All of the data is to be set down again without any alteration.
___ Data for the task ___
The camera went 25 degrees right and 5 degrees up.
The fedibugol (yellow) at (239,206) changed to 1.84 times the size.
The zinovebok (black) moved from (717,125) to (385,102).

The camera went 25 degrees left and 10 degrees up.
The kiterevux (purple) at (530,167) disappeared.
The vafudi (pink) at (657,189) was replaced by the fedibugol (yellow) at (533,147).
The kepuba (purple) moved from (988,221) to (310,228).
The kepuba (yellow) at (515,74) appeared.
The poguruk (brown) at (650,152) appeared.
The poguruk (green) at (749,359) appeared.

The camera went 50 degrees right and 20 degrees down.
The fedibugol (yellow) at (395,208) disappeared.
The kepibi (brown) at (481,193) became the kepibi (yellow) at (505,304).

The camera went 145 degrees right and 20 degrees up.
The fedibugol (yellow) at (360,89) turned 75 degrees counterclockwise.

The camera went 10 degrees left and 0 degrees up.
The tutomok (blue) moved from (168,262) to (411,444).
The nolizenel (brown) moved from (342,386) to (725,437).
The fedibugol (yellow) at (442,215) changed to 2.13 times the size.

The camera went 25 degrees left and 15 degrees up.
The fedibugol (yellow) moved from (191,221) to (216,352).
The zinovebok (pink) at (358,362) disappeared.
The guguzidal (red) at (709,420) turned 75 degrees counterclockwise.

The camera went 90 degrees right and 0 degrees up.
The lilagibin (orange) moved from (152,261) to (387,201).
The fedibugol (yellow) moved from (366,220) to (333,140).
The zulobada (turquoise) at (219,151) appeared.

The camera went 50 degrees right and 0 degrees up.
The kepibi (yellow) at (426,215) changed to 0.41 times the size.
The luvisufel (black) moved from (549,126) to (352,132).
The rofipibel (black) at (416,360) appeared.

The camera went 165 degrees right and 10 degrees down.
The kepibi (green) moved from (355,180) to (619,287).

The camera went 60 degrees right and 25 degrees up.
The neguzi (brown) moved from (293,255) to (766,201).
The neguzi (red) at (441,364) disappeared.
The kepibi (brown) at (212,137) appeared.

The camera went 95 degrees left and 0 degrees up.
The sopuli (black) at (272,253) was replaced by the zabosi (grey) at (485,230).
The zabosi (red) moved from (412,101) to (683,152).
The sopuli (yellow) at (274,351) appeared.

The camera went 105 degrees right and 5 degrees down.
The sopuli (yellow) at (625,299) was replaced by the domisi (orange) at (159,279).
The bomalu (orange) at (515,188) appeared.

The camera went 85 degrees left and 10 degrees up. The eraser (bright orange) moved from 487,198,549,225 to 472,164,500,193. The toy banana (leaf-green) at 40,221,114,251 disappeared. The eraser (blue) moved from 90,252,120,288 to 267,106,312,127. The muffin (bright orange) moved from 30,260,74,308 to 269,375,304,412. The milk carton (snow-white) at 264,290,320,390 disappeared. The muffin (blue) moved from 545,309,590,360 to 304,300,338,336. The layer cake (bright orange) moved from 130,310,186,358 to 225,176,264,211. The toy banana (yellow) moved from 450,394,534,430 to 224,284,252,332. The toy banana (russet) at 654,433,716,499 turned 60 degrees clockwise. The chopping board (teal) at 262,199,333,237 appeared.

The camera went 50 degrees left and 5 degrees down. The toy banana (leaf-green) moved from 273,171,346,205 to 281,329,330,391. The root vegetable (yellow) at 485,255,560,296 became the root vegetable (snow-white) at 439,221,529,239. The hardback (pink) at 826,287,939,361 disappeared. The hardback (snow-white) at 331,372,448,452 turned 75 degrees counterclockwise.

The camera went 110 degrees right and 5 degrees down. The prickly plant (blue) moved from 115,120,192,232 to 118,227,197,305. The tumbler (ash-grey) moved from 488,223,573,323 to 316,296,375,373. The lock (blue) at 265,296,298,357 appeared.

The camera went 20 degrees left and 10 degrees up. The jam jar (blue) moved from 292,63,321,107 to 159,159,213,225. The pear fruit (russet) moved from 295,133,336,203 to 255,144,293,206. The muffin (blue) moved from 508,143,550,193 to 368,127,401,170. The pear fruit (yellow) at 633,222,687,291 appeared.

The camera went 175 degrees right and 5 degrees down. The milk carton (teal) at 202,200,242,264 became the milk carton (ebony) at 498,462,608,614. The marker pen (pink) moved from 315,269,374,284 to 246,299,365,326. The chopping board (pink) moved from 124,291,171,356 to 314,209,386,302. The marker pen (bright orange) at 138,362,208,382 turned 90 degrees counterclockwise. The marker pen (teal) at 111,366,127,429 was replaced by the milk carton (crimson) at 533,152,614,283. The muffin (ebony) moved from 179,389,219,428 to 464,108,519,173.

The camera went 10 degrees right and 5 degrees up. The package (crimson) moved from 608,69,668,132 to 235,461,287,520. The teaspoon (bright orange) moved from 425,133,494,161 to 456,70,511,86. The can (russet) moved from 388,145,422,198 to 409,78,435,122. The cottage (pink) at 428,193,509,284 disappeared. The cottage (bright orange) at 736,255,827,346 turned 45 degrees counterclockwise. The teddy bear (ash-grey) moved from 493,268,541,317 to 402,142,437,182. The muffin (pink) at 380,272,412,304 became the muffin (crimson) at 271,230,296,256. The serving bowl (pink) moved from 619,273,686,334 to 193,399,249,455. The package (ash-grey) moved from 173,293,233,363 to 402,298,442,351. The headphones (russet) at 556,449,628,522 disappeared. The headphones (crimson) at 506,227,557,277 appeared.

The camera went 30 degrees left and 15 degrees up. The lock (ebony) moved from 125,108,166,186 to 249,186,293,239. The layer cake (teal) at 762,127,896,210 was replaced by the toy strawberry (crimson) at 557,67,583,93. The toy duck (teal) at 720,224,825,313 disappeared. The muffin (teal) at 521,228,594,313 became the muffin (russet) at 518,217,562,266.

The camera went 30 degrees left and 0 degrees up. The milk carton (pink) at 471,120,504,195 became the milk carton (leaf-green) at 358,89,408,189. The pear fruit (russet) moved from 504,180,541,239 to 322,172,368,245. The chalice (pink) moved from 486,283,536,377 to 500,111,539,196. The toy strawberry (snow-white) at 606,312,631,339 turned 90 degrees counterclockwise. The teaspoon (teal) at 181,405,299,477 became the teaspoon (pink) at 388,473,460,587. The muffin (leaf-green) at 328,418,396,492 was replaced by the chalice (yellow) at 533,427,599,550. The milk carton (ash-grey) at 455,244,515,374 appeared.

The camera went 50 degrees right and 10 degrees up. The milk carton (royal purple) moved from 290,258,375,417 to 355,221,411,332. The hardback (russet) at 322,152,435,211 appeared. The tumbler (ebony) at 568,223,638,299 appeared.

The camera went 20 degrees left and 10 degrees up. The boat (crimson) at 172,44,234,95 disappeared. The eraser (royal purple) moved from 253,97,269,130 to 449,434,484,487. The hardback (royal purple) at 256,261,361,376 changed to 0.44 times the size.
___
Output of the exercise:
The camera went 25 degrees right and 5 degrees up.
The fedibugol (yellow) at (239,206) changed to 1.84 times the size.
The zinovebok (black) moved from (717,125) to (385,102).

The camera went 25 degrees left and 10 degrees up.
The kiterevux (purple) at (530,167) disappeared.
The vafudi (pink) at (657,189) was replaced by the fedibugol (yellow) at (533,147).
The kepuba (purple) moved from (988,221) to (310,228).
The kepuba (yellow) at (515,74) appeared.
The poguruk (brown) at (650,152) appeared.
The poguruk (green) at (749,359) appeared.

The camera went 50 degrees right and 20 degrees down.
The fedibugol (yellow) at (395,208) disappeared.
The kepibi (brown) at (481,193) became the kepibi (yellow) at (505,304).

The camera went 145 degrees right and 20 degrees up.
The fedibugol (yellow) at (360,89) turned 75 degrees counterclockwise.

The camera went 10 degrees left and 0 degrees up.
The tutomok (blue) moved from (168,262) to (411,444).
The nolizenel (brown) moved from (342,386) to (725,437).
The fedibugol (yellow) at (442,215) changed to 2.13 times the size.

The camera went 25 degrees left and 15 degrees up.
The fedibugol (yellow) moved from (191,221) to (216,352).
The zinovebok (pink) at (358,362) disappeared.
The guguzidal (red) at (709,420) turned 75 degrees counterclockwise.

The camera went 90 degrees right and 0 degrees up.
The lilagibin (orange) moved from (152,261) to (387,201).
The fedibugol (yellow) moved from (366,220) to (333,140).
The zulobada (turquoise) at (219,151) appeared.

The camera went 50 degrees right and 0 degrees up.
The kepibi (yellow) at (426,215) changed to 0.41 times the size.
The luvisufel (black) moved from (549,126) to (352,132).
The rofipibel (black) at (416,360) appeared.

The camera went 165 degrees right and 10 degrees down.
The kepibi (green) moved from (355,180) to (619,287).

The camera went 60 degrees right and 25 degrees up.
The neguzi (brown) moved from (293,255) to (766,201).
The neguzi (red) at (441,364) disappeared.
The kepibi (brown) at (212,137) appeared.

The camera went 95 degrees left and 0 degrees up.
The sopuli (black) at (272,253) was replaced by the zabosi (grey) at (485,230).
The zabosi (red) moved from (412,101) to (683,152).
The sopuli (yellow) at (274,351) appeared.

The camera went 105 degrees right and 5 degrees down.
The sopuli (yellow) at (625,299) was replaced by the domisi (orange) at (159,279).
The bomalu (orange) at (515,188) appeared.

The camera went 85 degrees left and 10 degrees up. The eraser (bright orange) moved from 487,198,549,225 to 472,164,500,193. The toy banana (leaf-green) at 40,221,114,251 disappeared. The eraser (blue) moved from 90,252,120,288 to 267,106,312,127. The muffin (bright orange) moved from 30,260,74,308 to 269,375,304,412. The milk carton (snow-white) at 264,290,320,390 disappeared. The muffin (blue) moved from 545,309,590,360 to 304,300,338,336. The layer cake (bright orange) moved from 130,310,186,358 to 225,176,264,211. The toy banana (yellow) moved from 450,394,534,430 to 224,284,252,332. The toy banana (russet) at 654,433,716,499 turned 60 degrees clockwise. The chopping board (teal) at 262,199,333,237 appeared.

The camera went 50 degrees left and 5 degrees down. The toy banana (leaf-green) moved from 273,171,346,205 to 281,329,330,391. The root vegetable (yellow) at 485,255,560,296 became the root vegetable (snow-white) at 439,221,529,239. The hardback (pink) at 826,287,939,361 disappeared. The hardback (snow-white) at 331,372,448,452 turned 75 degrees counterclockwise.

The camera went 110 degrees right and 5 degrees down. The prickly plant (blue) moved from 115,120,192,232 to 118,227,197,305. The tumbler (ash-grey) moved from 488,223,573,323 to 316,296,375,373. The lock (blue) at 265,296,298,357 appeared.

The camera went 20 degrees left and 10 degrees up. The jam jar (blue) moved from 292,63,321,107 to 159,159,213,225. The pear fruit (russet) moved from 295,133,336,203 to 255,144,293,206. The muffin (blue) moved from 508,143,550,193 to 368,127,401,170. The pear fruit (yellow) at 633,222,687,291 appeared.

The camera went 175 degrees right and 5 degrees down. The milk carton (teal) at 202,200,242,264 became the milk carton (ebony) at 498,462,608,614. The marker pen (pink) moved from 315,269,374,284 to 246,299,365,326. The chopping board (pink) moved from 124,291,171,356 to 314,209,386,302. The marker pen (bright orange) at 138,362,208,382 turned 90 degrees counterclockwise. The marker pen (teal) at 111,366,127,429 was replaced by the milk carton (crimson) at 533,152,614,283. The muffin (ebony) moved from 179,389,219,428 to 464,108,519,173.

The camera went 10 degrees right and 5 degrees up. The package (crimson) moved from 608,69,668,132 to 235,461,287,520. The teaspoon (bright orange) moved from 425,133,494,161 to 456,70,511,86. The can (russet) moved from 388,145,422,198 to 409,78,435,122. The cottage (pink) at 428,193,509,284 disappeared. The cottage (bright orange) at 736,255,827,346 turned 45 degrees counterclockwise. The teddy bear (ash-grey) moved from 493,268,541,317 to 402,142,437,182. The muffin (pink) at 380,272,412,304 became the muffin (crimson) at 271,230,296,256. The serving bowl (pink) moved from 619,273,686,334 to 193,399,249,455. The package (ash-grey) moved from 173,293,233,363 to 402,298,442,351. The headphones (russet) at 556,449,628,522 disappeared. The headphones (crimson) at 506,227,557,277 appeared.

The camera went 30 degrees left and 15 degrees up. The lock (ebony) moved from 125,108,166,186 to 249,186,293,239. The layer cake (teal) at 762,127,896,210 was replaced by the toy strawberry (crimson) at 557,67,583,93. The toy duck (teal) at 720,224,825,313 disappeared. The muffin (teal) at 521,228,594,313 became the muffin (russet) at 518,217,562,266.

The camera went 30 degrees left and 0 degrees up. The milk carton (pink) at 471,120,504,195 became the milk carton (leaf-green) at 358,89,408,189. The pear fruit (russet) moved from 504,180,541,239 to 322,172,368,245. The chalice (pink) moved from 486,283,536,377 to 500,111,539,196. The toy strawberry (snow-white) at 606,312,631,339 turned 90 degrees counterclockwise. The teaspoon (teal) at 181,405,299,477 became the teaspoon (pink) at 388,473,460,587. The muffin (leaf-green) at 328,418,396,492 was replaced by the chalice (yellow) at 533,427,599,550. The milk carton (ash-grey) at 455,244,515,374 appeared.

The camera went 50 degrees right and 10 degrees up. The milk carton (royal purple) moved from 290,258,375,417 to 355,221,411,332. The hardback (russet) at 322,152,435,211 appeared. The tumbler (ebony) at 568,223,638,299 appeared.

The camera went 20 degrees left and 10 degrees up. The boat (crimson) at 172,44,234,95 disappeared. The eraser (royal purple) moved from 253,97,269,130 to 449,434,484,487. The hardback (royal purple) at 256,261,361,376 changed to 0.44 times the size.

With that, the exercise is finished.